*GOAL OF THE EXERCISE*: The answer must be one number: how many lines in the data below include the string "orange".

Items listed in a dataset
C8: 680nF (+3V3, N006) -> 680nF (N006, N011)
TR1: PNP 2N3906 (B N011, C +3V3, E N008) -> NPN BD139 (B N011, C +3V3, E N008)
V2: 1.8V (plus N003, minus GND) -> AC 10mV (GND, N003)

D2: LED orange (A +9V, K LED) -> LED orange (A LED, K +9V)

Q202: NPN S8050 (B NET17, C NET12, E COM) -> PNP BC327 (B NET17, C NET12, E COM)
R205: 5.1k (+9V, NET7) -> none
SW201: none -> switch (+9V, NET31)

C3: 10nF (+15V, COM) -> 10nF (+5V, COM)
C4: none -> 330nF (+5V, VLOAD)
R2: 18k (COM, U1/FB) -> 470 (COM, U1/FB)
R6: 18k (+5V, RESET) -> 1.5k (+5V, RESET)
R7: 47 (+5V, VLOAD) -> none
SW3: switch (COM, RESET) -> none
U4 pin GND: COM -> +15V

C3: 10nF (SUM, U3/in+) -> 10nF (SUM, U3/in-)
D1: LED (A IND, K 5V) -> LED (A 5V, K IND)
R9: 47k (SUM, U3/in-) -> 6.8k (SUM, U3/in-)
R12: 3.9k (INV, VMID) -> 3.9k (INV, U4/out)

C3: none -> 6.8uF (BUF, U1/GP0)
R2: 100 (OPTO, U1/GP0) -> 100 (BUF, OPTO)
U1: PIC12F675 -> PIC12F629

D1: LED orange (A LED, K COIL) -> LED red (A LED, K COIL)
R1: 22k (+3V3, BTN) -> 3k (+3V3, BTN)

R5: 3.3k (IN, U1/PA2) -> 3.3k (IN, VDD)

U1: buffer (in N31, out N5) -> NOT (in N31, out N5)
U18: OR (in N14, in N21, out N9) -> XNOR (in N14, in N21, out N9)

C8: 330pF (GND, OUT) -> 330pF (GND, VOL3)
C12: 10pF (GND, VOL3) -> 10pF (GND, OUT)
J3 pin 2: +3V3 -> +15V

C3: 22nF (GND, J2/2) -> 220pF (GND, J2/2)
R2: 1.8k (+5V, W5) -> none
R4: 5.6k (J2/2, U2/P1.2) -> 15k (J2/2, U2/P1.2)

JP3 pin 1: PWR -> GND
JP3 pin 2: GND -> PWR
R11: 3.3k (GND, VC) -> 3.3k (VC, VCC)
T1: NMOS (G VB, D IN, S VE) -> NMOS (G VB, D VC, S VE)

*SOLUTION*: 2